(Records from a data collection)

___

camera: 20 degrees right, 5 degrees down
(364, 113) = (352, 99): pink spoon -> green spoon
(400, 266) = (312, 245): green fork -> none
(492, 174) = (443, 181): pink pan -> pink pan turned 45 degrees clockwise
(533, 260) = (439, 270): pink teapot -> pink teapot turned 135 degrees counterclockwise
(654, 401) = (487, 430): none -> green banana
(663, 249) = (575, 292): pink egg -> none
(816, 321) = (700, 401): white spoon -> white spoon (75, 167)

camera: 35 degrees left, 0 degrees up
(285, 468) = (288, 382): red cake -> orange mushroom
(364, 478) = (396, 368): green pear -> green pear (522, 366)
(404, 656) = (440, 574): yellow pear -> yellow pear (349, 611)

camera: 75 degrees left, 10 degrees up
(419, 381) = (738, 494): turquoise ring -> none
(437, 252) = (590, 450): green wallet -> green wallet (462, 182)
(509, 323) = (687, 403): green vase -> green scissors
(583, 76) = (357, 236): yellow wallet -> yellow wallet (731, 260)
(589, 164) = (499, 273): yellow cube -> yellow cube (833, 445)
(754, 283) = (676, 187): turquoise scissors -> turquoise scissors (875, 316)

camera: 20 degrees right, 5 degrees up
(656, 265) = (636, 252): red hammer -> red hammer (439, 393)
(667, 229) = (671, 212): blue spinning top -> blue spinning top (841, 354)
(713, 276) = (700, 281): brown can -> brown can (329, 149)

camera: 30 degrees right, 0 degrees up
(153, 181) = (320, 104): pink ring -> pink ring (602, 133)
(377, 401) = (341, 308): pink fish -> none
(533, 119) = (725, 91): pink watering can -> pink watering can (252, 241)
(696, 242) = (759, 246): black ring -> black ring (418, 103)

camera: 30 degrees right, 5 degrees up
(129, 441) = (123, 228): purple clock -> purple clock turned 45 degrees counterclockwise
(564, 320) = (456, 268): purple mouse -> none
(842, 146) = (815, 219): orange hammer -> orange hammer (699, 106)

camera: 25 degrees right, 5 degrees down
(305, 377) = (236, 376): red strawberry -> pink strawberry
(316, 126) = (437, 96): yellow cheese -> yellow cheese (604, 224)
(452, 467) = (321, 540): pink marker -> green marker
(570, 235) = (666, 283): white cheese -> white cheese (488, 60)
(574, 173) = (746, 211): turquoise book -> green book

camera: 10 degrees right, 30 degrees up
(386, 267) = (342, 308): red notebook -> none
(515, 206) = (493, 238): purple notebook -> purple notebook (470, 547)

___

> **DIRECTIONS**
Looking at the data above, how many lines hold the string "wallet"? Reply with only the number.

> **ANSWER BELOW**
2